YOUR TASK - Exactly how many lines in this material contain the string "screwdriver"? Reply with the number alone.

EXERCISE DATA -
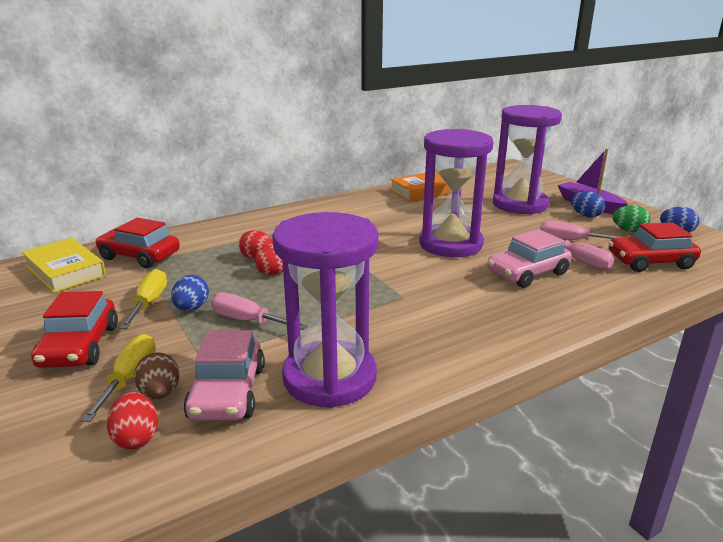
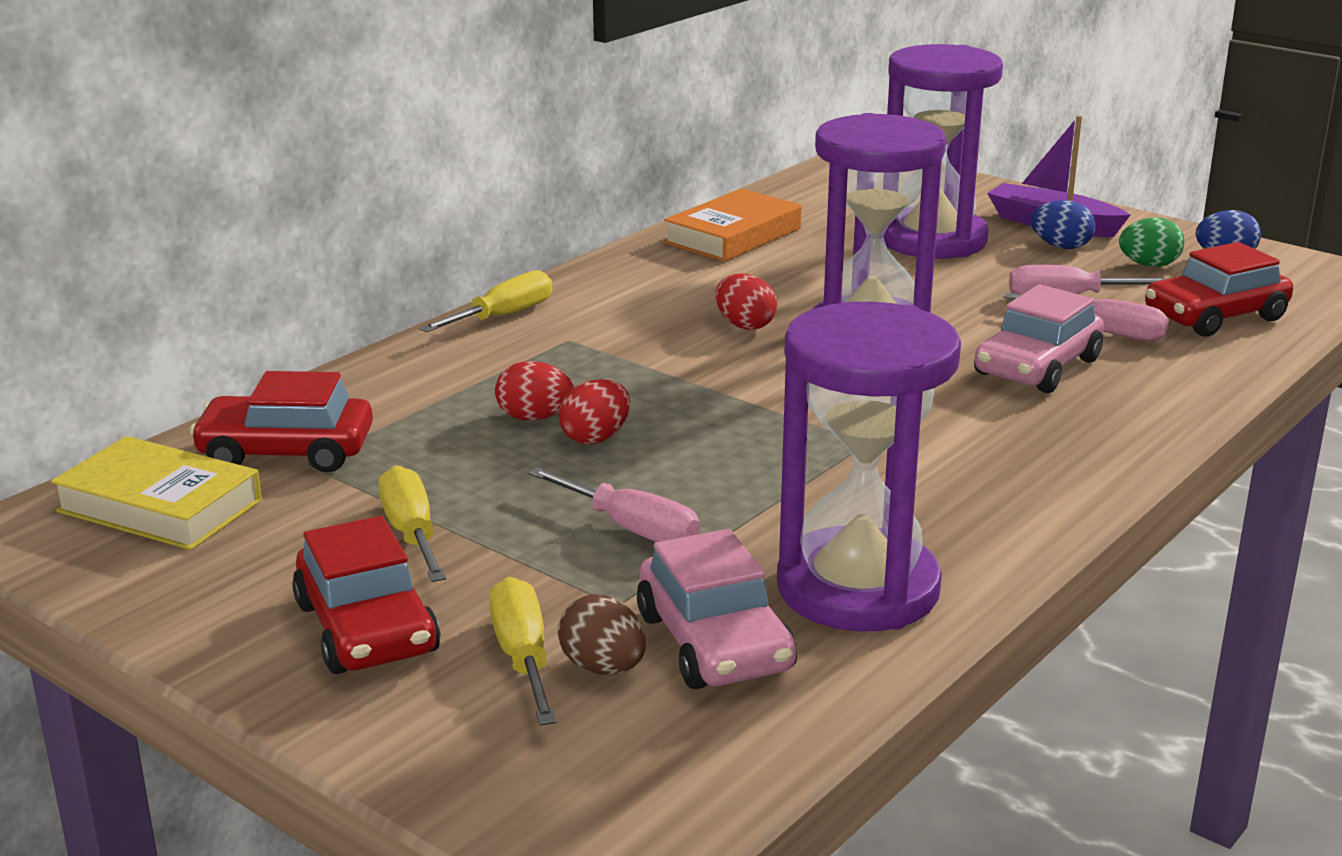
camera: 20 degrees left, 0 degrees up
(136, 438) = (635, 734): red egg -> red egg (744, 325)
(191, 308) = (505, 527): blue egg -> none
(247, 320) = (632, 529): pink screwdriver -> pink screwdriver turned 150 degrees counterclockwise
(289, 212) = (503, 316): none -> yellow screwdriver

FINAL ANSWER - 2